Exercise brief
Give the data again exactly as written, skipping any pictures.
-- Data extracts follows --
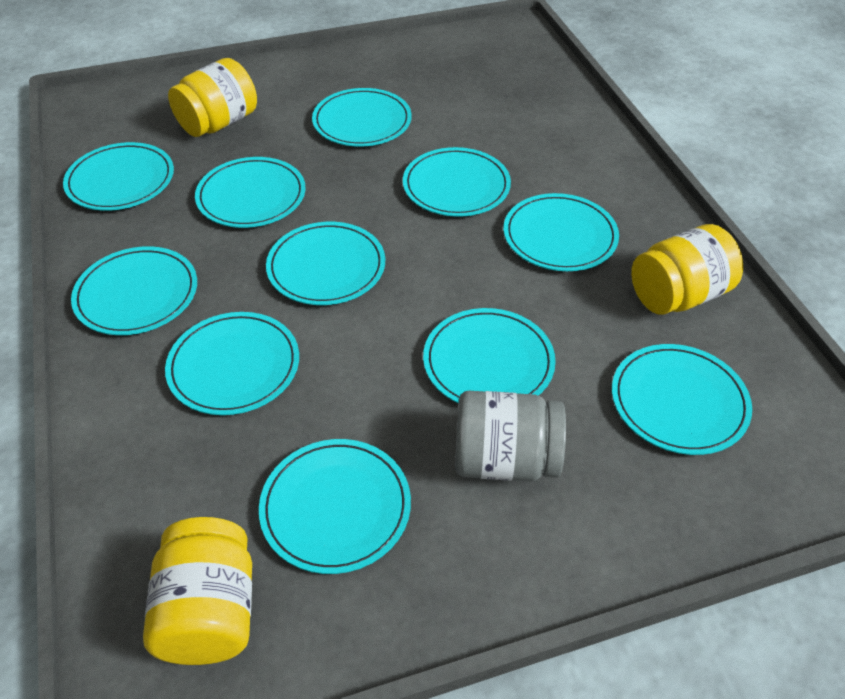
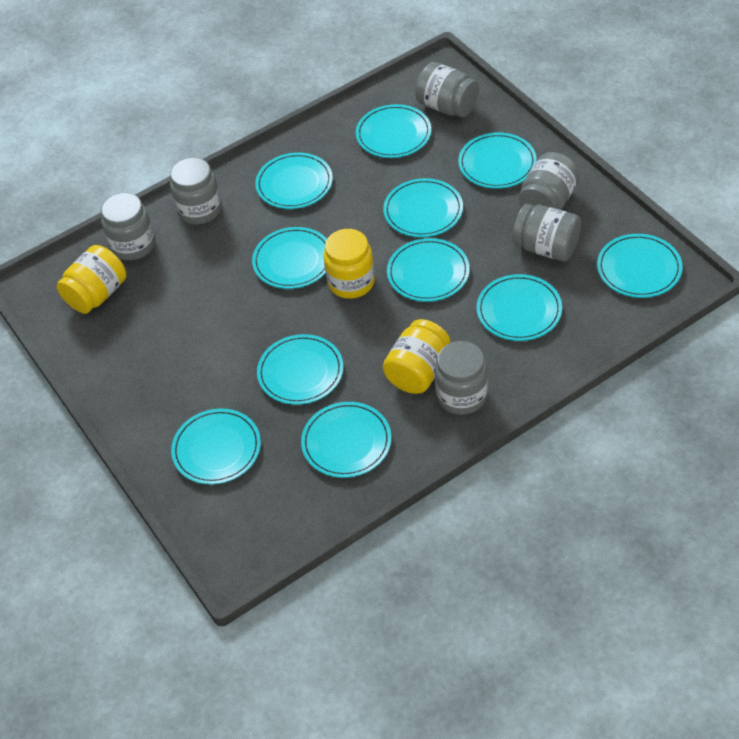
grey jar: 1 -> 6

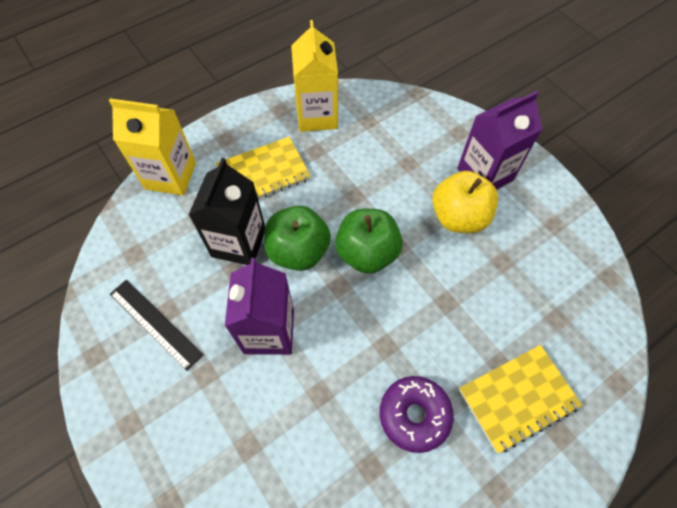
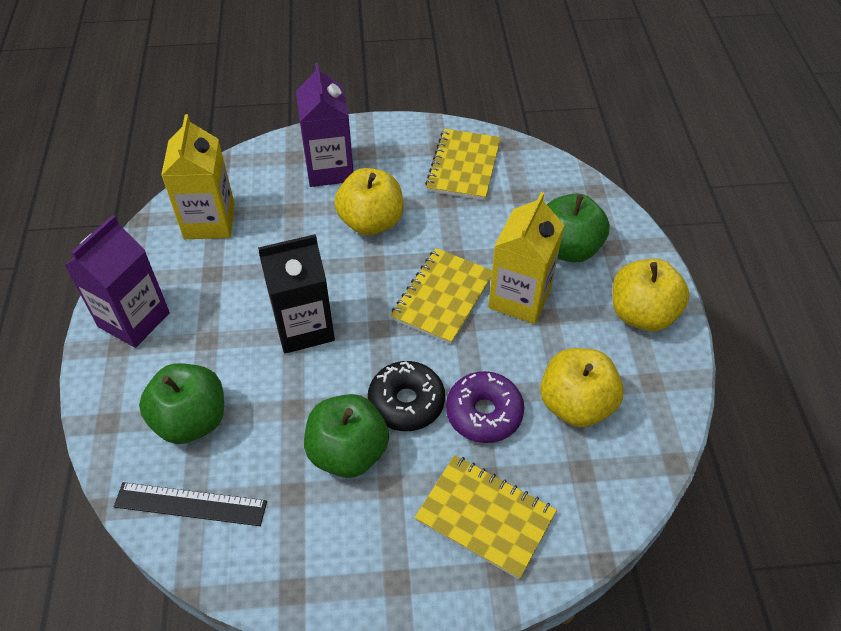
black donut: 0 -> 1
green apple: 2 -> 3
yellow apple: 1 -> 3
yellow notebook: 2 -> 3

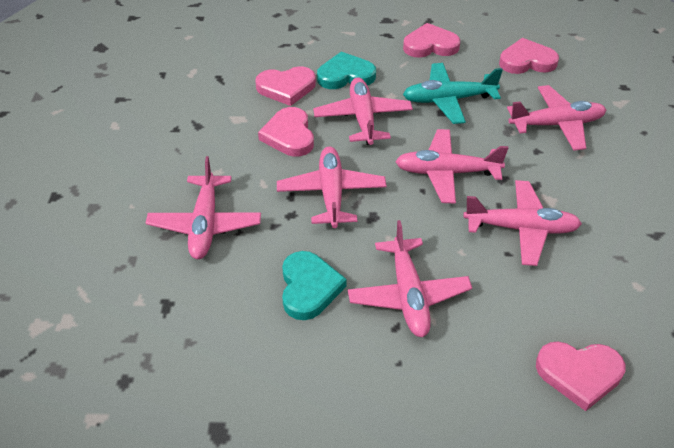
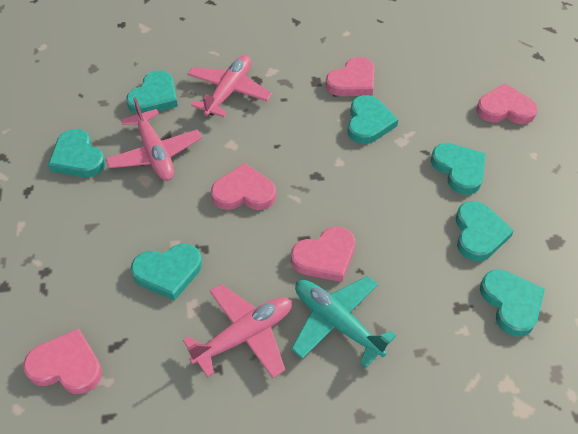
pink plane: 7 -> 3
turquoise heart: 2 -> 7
-- Data extracts concluded --
Task response
grey jar: 1 -> 6

black donut: 0 -> 1
green apple: 2 -> 3
yellow apple: 1 -> 3
yellow notebook: 2 -> 3

pink plane: 7 -> 3
turquoise heart: 2 -> 7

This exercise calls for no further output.